### ABOUT THIS TASK
Write out again, please, the records below from the first line to the line holding "Karotte (weiß) (2nd from left)", inclusive, and nothing else.

### RECORDED DATA
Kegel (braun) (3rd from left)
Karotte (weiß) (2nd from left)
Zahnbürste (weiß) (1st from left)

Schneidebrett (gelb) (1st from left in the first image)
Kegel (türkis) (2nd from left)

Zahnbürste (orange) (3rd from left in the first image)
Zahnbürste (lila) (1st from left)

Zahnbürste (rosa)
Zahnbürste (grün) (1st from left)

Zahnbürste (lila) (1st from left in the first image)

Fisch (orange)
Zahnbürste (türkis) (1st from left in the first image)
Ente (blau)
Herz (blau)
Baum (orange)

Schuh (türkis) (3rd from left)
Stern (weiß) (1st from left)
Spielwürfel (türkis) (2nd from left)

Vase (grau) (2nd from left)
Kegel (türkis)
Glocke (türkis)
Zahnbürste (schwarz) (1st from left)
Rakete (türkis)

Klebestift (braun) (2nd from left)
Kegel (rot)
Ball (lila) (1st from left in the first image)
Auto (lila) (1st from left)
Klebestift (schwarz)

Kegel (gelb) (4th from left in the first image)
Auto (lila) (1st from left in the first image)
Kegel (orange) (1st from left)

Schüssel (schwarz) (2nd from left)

### PROBLEM SOLUTION
Kegel (braun) (3rd from left)
Karotte (weiß) (2nd from left)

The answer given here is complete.